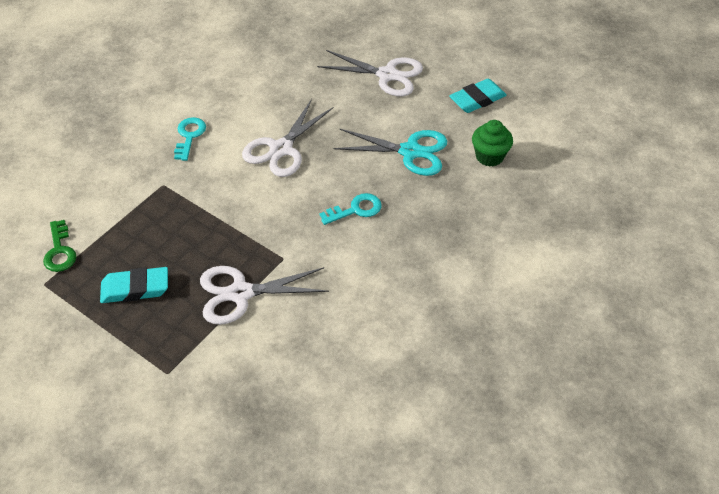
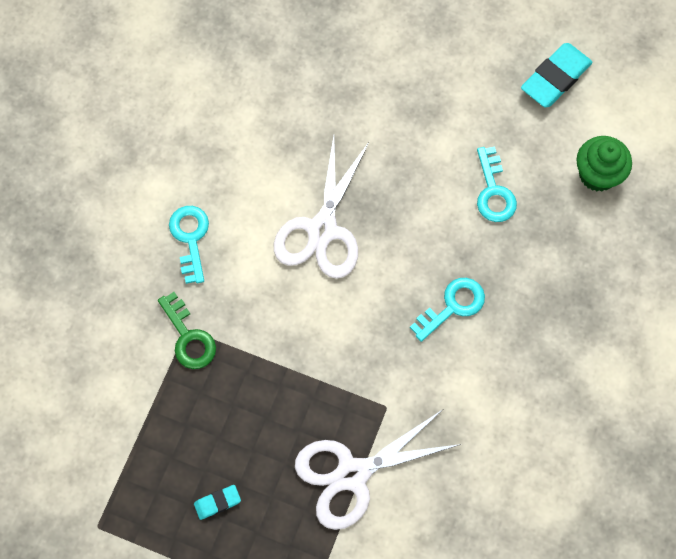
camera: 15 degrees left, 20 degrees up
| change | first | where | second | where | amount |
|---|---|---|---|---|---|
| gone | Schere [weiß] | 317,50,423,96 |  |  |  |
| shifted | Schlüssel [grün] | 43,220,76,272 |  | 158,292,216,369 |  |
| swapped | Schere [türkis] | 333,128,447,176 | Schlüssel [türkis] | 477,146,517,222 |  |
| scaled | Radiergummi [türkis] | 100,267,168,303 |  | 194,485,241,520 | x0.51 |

----

◆ Directions for this task ◆
Without copying the pictures, transcribe the entries exactly.

◆ Response box ◆
camera: 15 degrees left, 20 degrees up
| change | first | where | second | where | amount |
|---|---|---|---|---|---|
| gone | Schere [weiß] | 317,50,423,96 |  |  |  |
| shifted | Schlüssel [grün] | 43,220,76,272 |  | 158,292,216,369 |  |
| swapped | Schere [türkis] | 333,128,447,176 | Schlüssel [türkis] | 477,146,517,222 |  |
| scaled | Radiergummi [türkis] | 100,267,168,303 |  | 194,485,241,520 | x0.51 |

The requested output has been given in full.